Aim of the task:
Each line in the material below, starting at the one with "SOIL3: YL-69 -> HW-390" and ending at the one with "FAN pin SIG: D6 -> D0", is to be reproduced exactly; no picture is to be copied.

Input for this task:
====

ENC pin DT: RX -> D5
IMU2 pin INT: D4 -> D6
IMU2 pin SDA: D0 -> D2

====

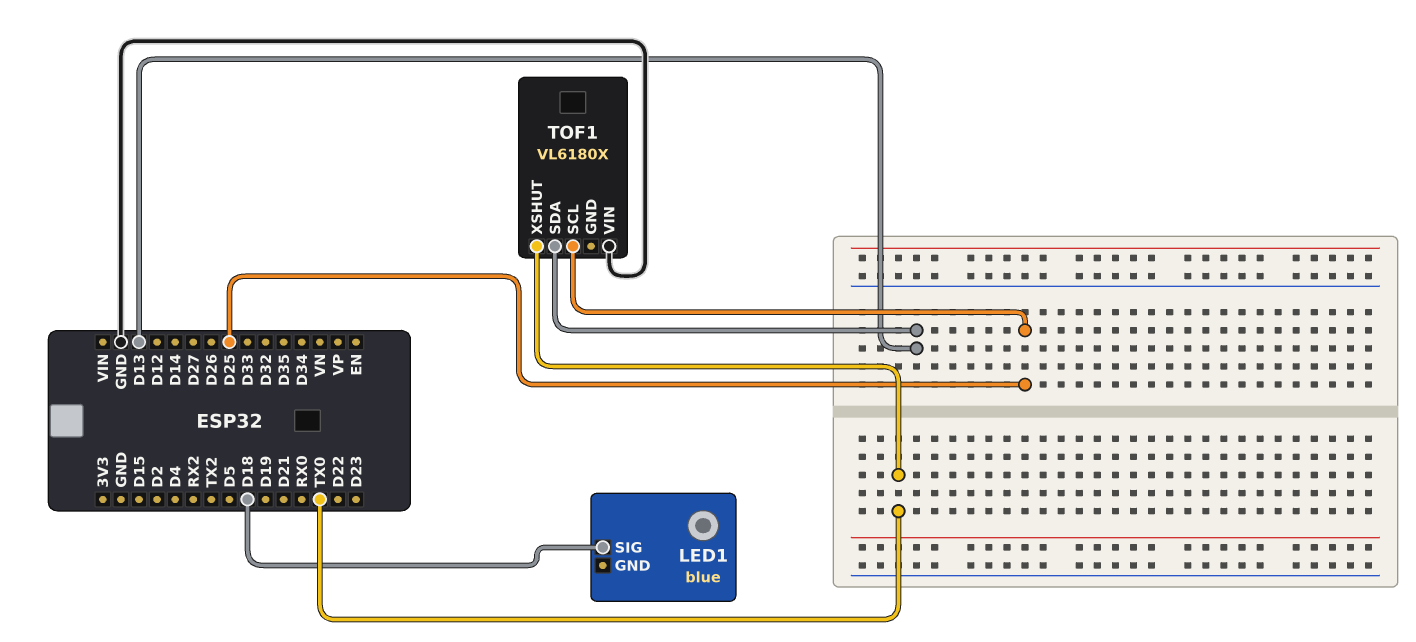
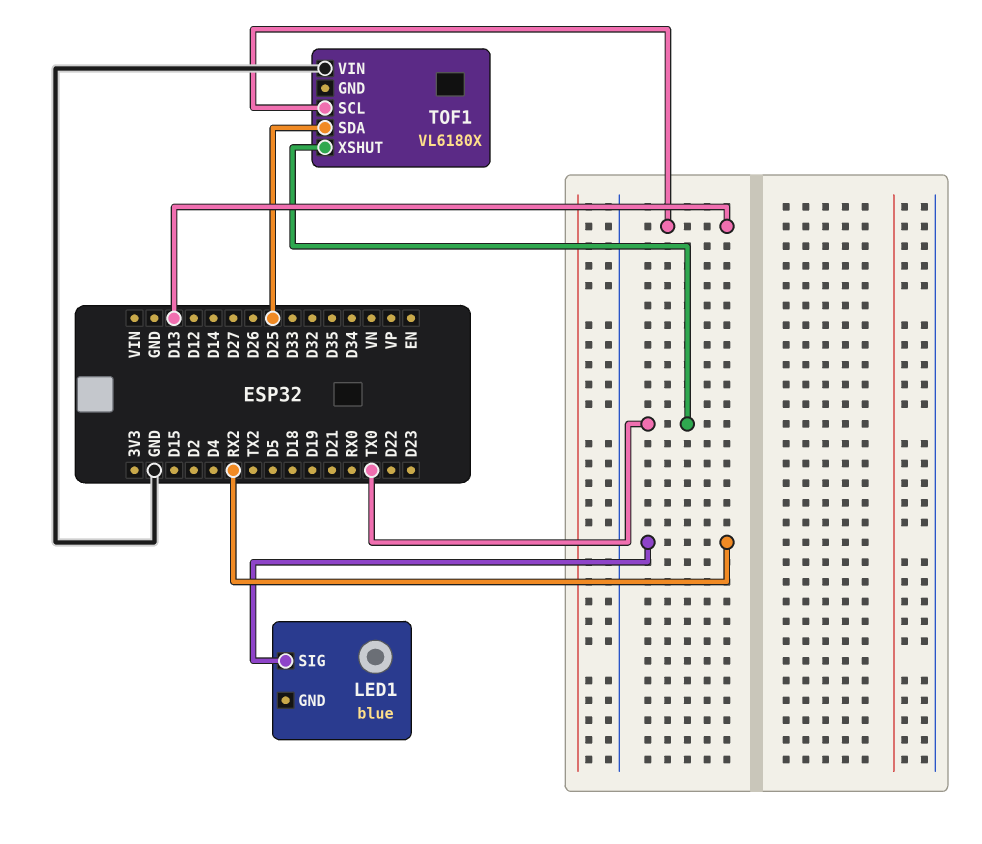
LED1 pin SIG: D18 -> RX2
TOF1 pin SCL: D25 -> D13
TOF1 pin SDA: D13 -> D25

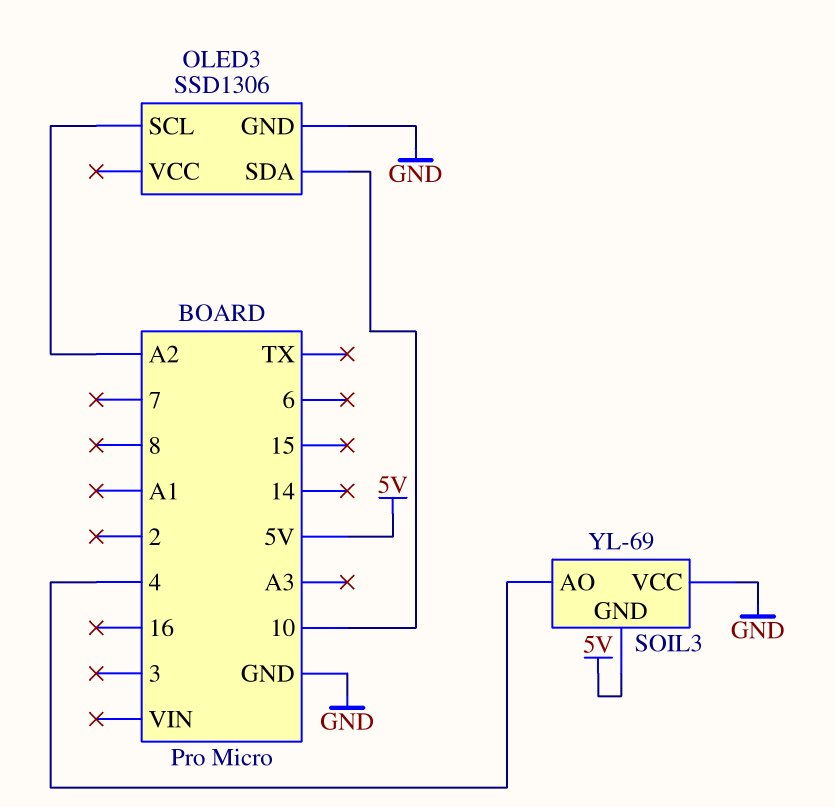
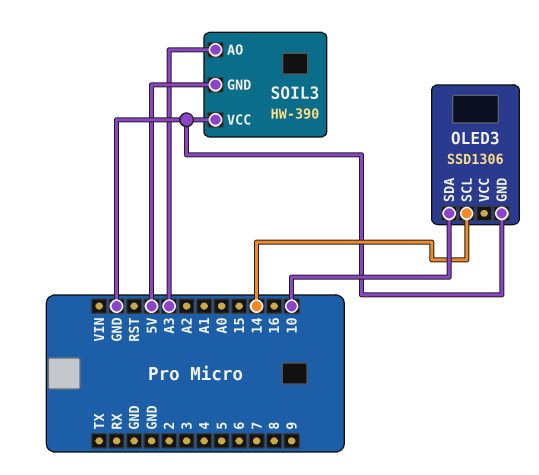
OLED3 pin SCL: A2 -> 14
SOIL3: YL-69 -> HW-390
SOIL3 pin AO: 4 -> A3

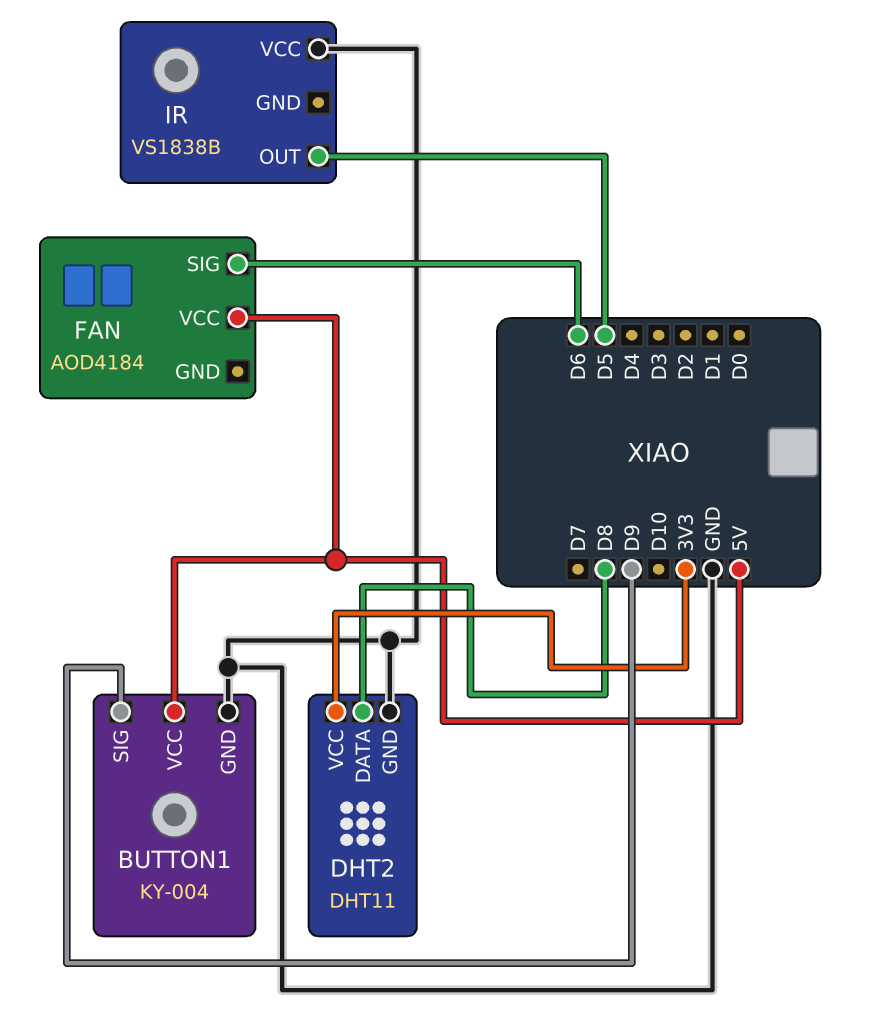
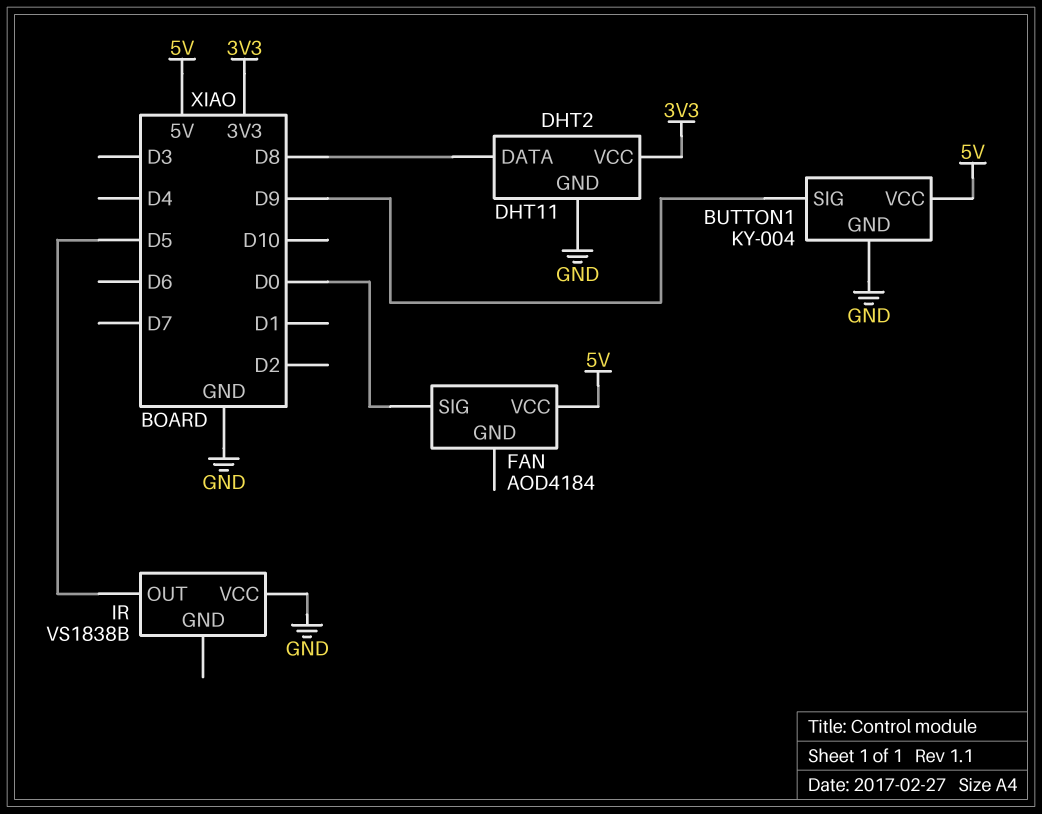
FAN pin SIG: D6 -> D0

====

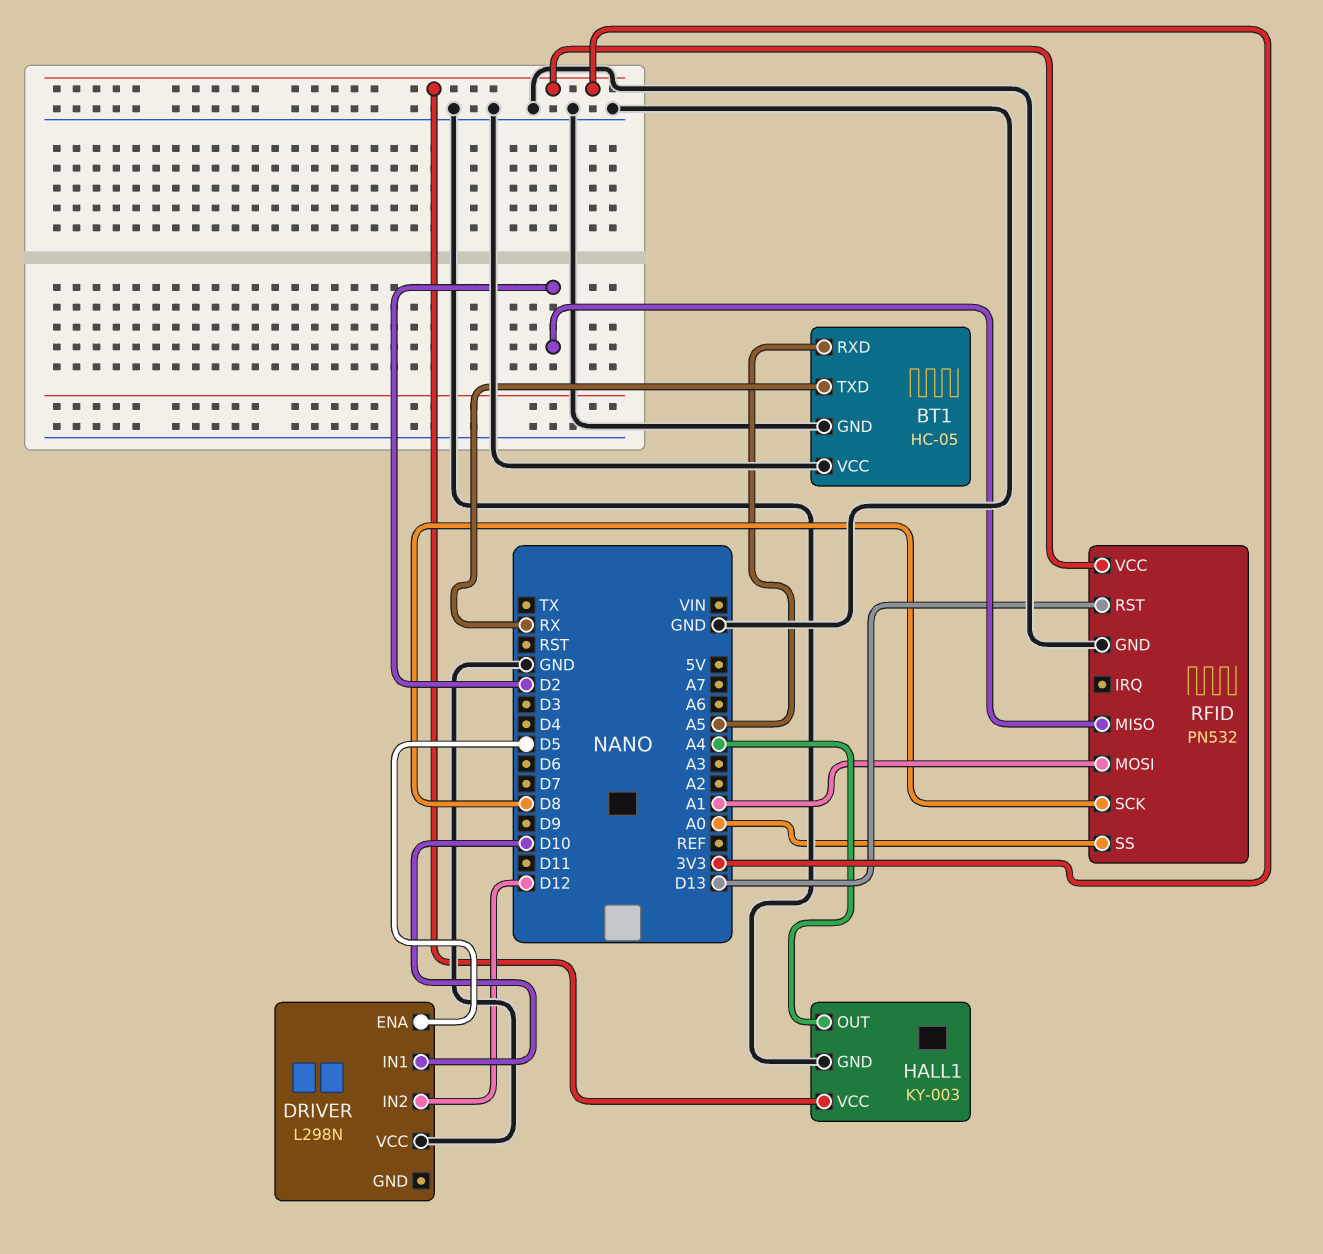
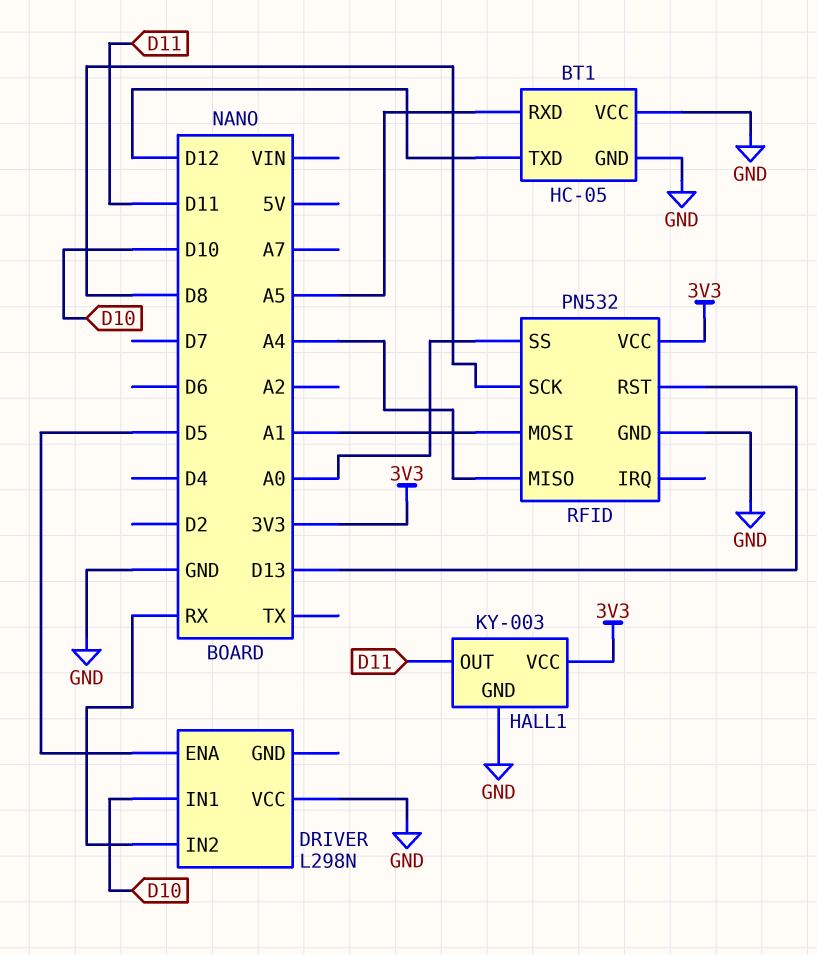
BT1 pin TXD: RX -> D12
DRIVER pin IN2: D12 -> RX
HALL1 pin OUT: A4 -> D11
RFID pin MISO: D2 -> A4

====

Answer to this task:
SOIL3: YL-69 -> HW-390
SOIL3 pin AO: 4 -> A3

FAN pin SIG: D6 -> D0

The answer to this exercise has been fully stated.